_Work item_
Every line that contains "yellow" must be located and copied from the data.

_Source material_

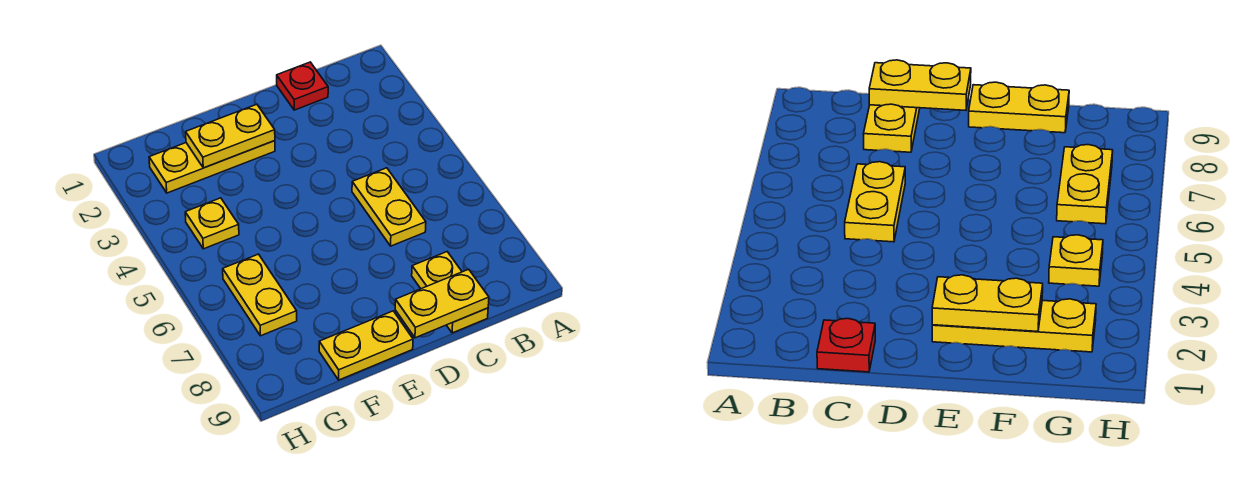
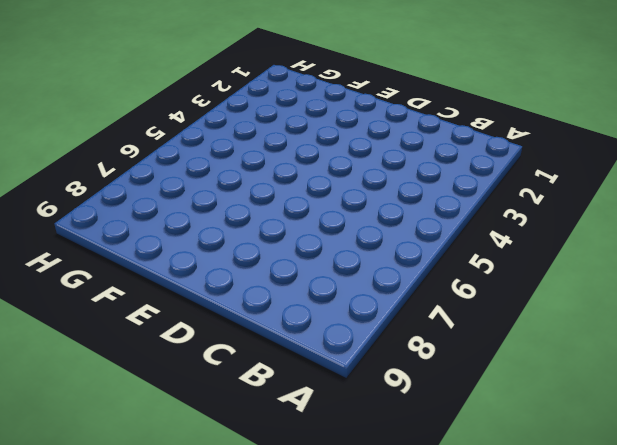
none -> red plate C1 level 1
none -> yellow plate C5:C6 level 1

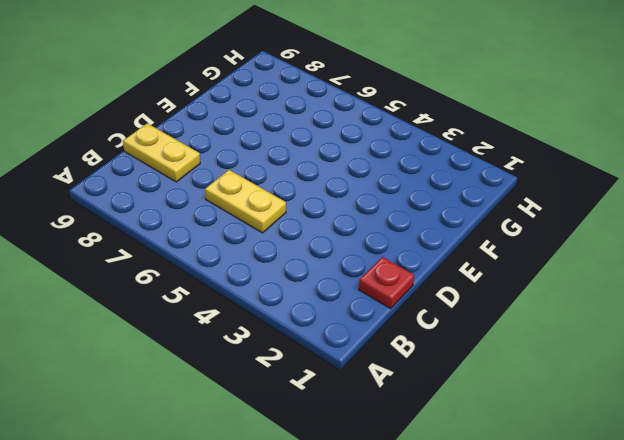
none -> yellow plate E2:G2 level 1
none -> yellow plate E9:F9 level 1

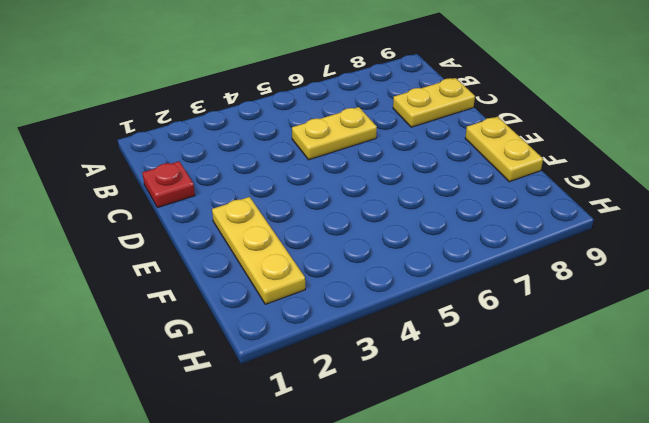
none -> yellow plate G4 level 1
none -> yellow plate G6:G7 level 1

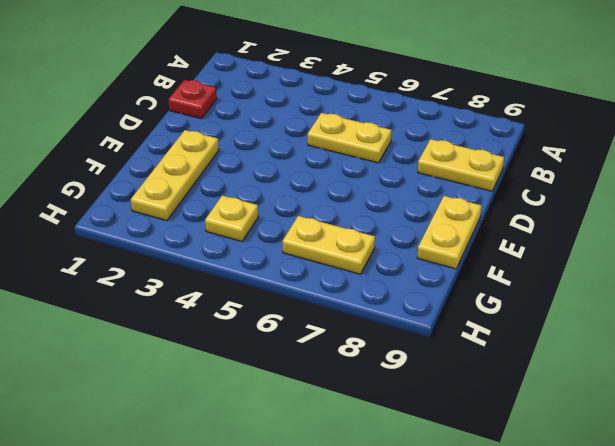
none -> yellow plate C9:D9 level 2
none -> yellow plate E2:F2 level 2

_Answer to this problem_
none -> yellow plate C5:C6 level 1
none -> yellow plate E2:G2 level 1
none -> yellow plate E9:F9 level 1
none -> yellow plate G4 level 1
none -> yellow plate G6:G7 level 1
none -> yellow plate C9:D9 level 2
none -> yellow plate E2:F2 level 2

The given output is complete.